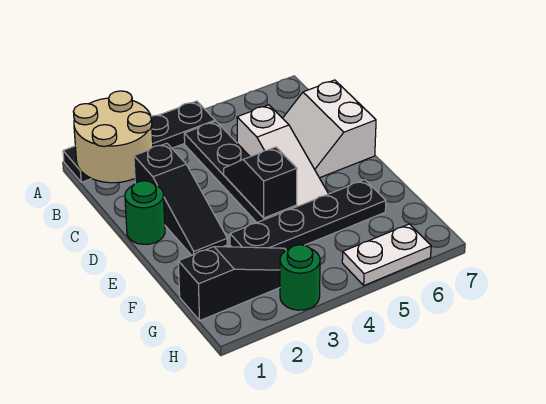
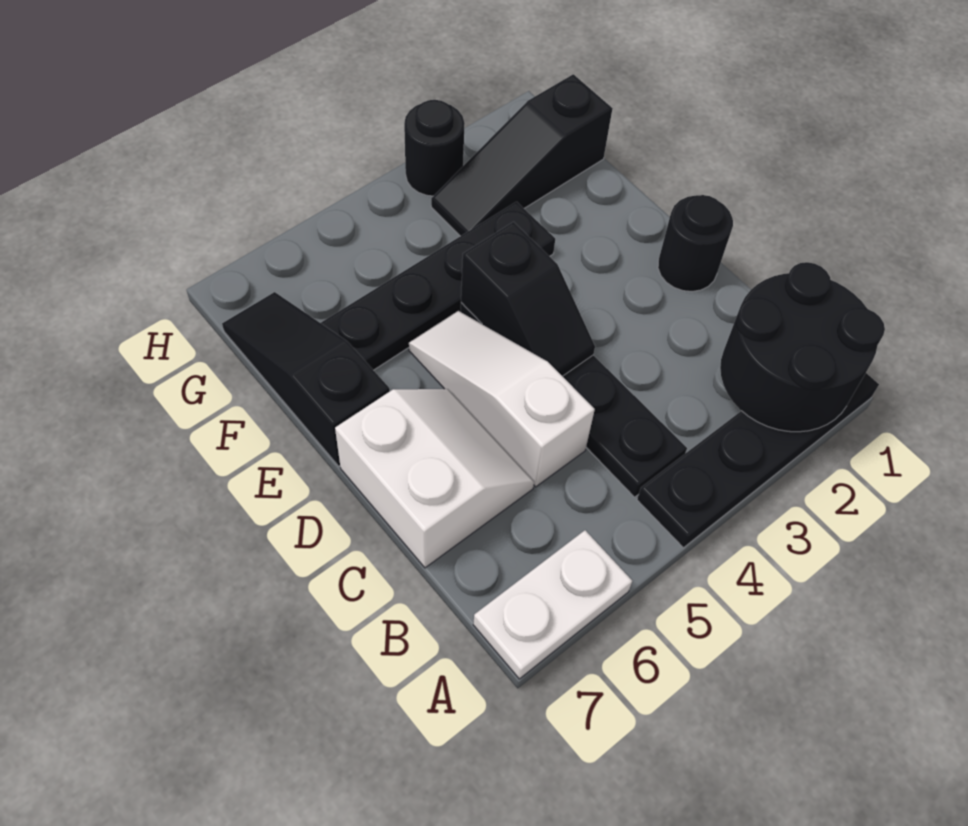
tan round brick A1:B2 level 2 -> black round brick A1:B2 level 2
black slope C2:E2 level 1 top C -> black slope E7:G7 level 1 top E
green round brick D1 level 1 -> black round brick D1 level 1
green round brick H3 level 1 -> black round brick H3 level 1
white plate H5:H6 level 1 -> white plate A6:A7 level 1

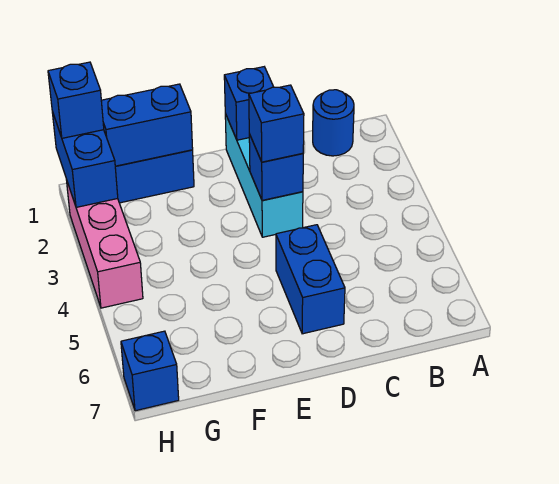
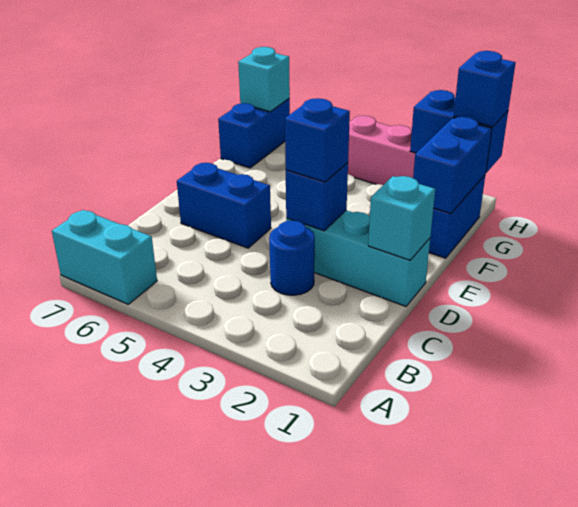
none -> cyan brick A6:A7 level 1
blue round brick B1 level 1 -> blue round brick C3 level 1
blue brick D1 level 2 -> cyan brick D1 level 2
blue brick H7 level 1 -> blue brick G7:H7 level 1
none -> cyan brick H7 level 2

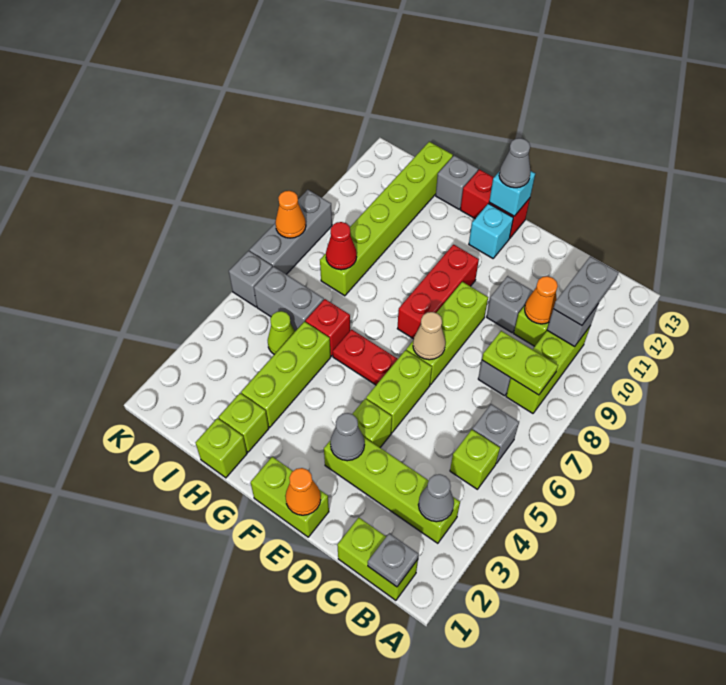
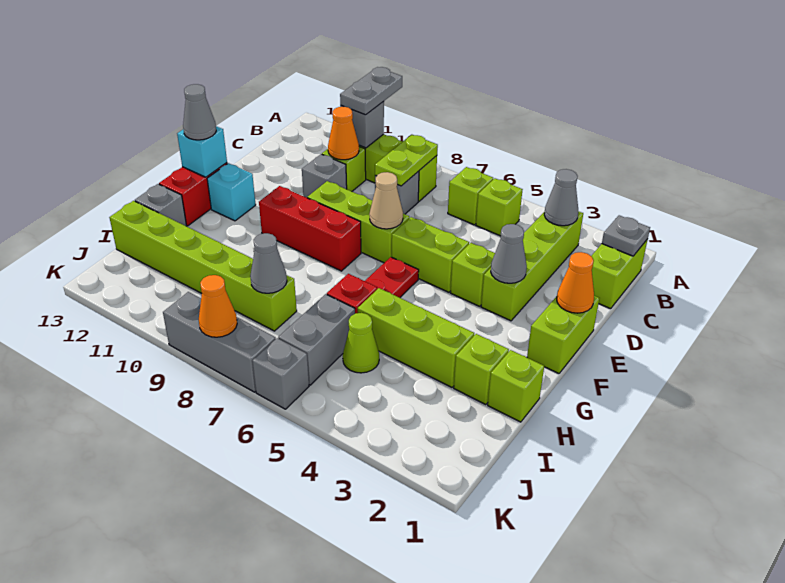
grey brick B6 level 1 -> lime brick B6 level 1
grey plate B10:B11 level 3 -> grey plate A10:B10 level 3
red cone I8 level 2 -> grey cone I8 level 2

* * *

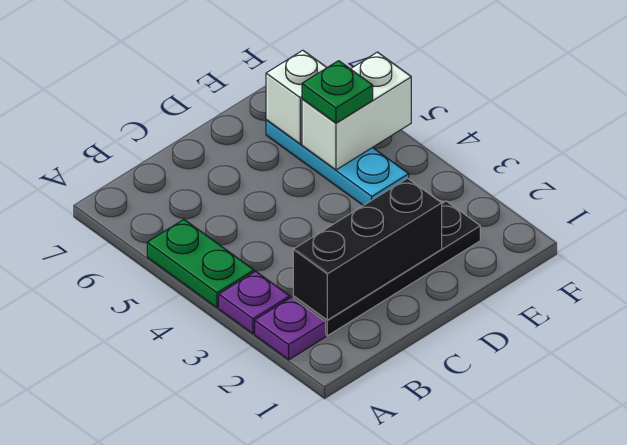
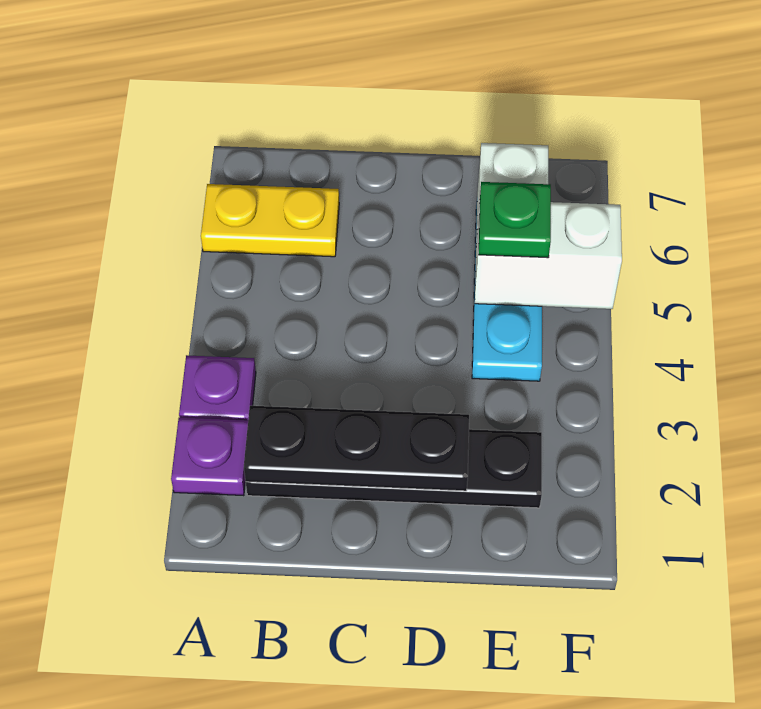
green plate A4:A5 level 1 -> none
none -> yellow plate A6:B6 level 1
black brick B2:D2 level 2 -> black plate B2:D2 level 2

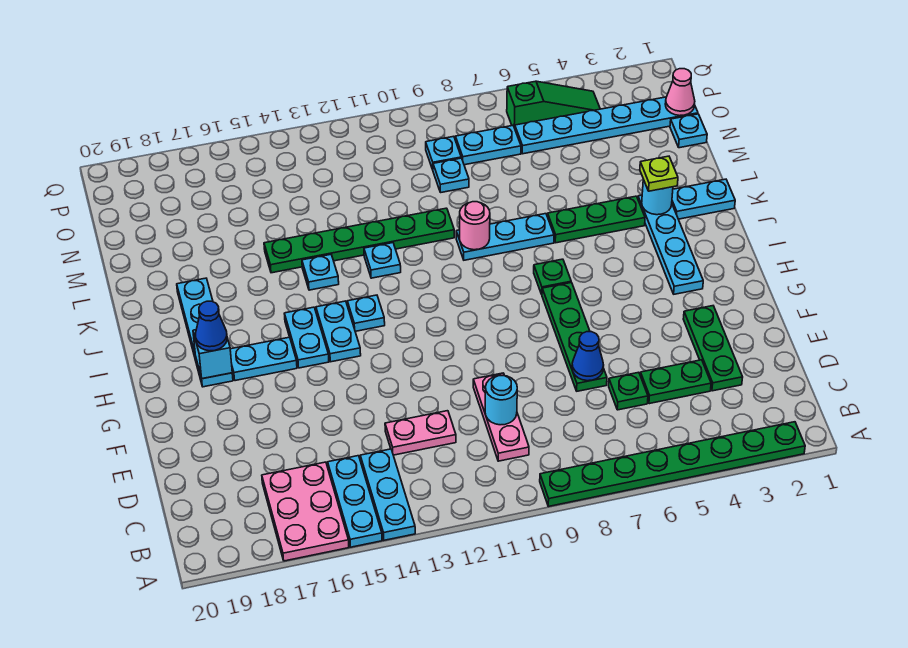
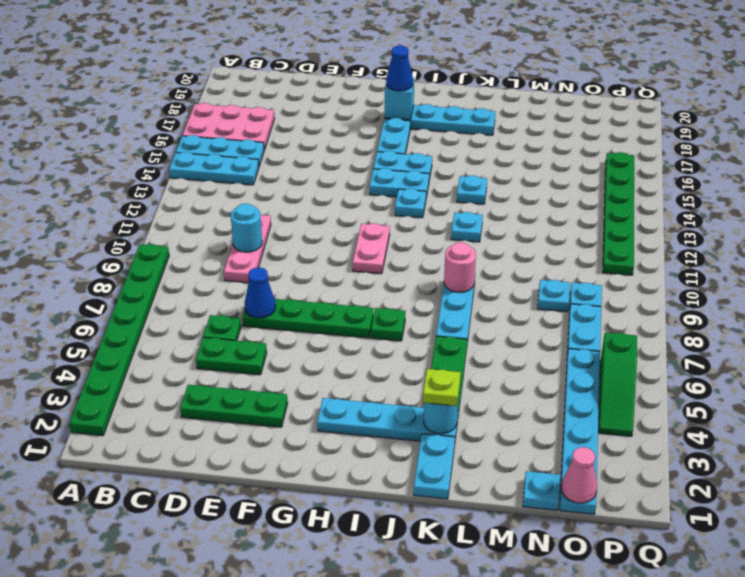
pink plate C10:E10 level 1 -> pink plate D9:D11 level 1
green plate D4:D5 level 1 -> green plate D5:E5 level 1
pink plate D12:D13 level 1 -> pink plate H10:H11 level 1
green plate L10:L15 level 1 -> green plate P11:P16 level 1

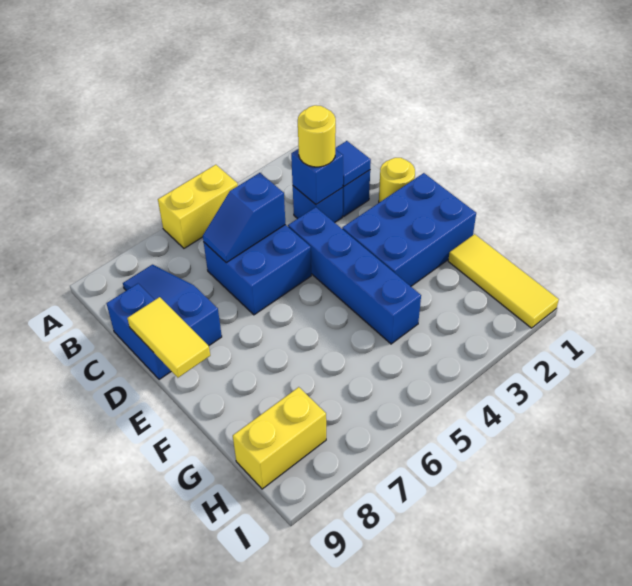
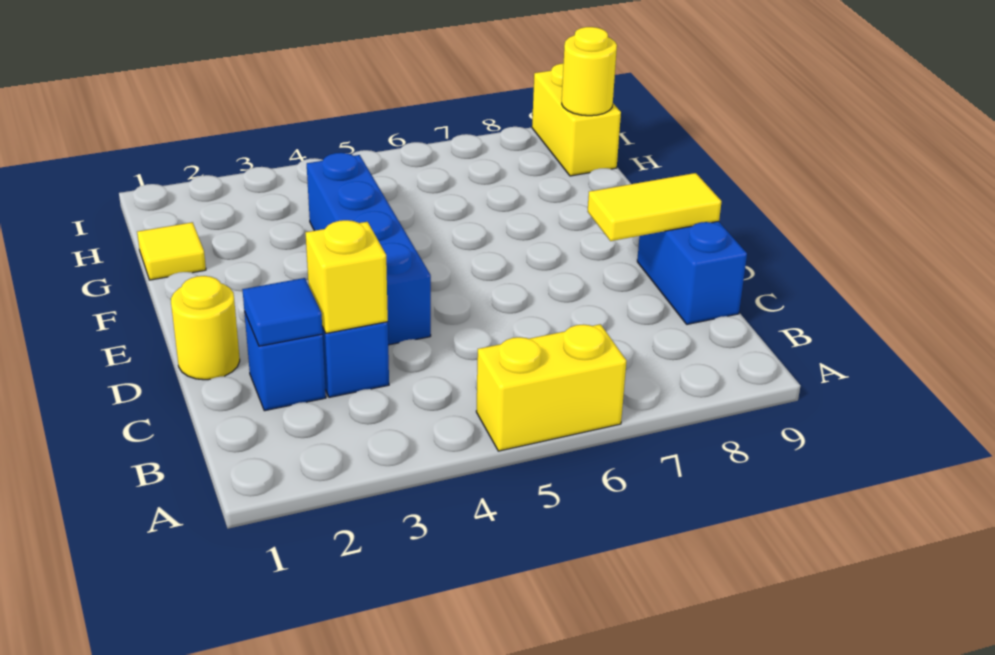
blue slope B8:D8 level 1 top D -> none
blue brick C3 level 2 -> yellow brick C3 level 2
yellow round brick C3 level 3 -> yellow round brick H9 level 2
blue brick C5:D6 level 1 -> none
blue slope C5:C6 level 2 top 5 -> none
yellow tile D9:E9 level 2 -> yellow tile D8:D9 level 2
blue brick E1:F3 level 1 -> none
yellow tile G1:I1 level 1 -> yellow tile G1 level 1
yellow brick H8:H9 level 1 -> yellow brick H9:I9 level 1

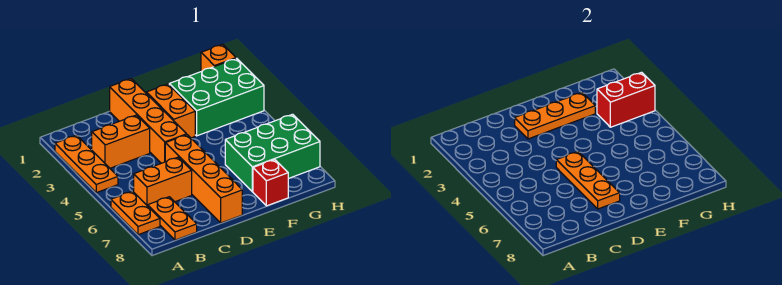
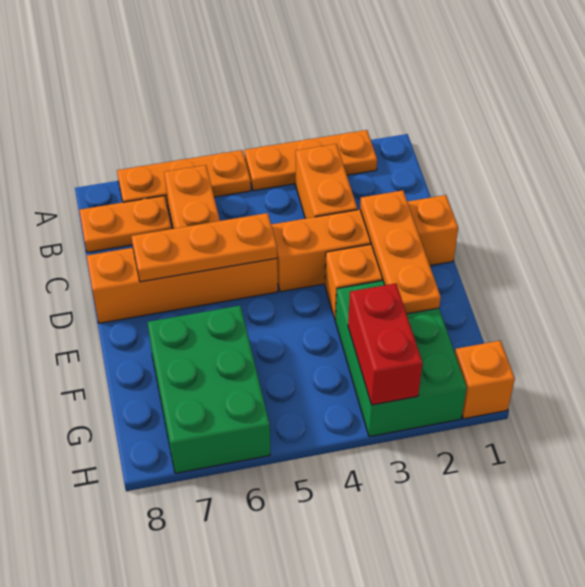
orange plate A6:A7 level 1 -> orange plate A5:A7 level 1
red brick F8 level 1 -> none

### Activity
Repeat exactly the stretch of the listing above that starts with the line holding "none -> cyan brick H7 level 2" and finishes with the line holding "red cone I8 level 2 -> grey cone I8 level 2", both included. Skip every picture.

### Output
none -> cyan brick H7 level 2

grey brick B6 level 1 -> lime brick B6 level 1
grey plate B10:B11 level 3 -> grey plate A10:B10 level 3
red cone I8 level 2 -> grey cone I8 level 2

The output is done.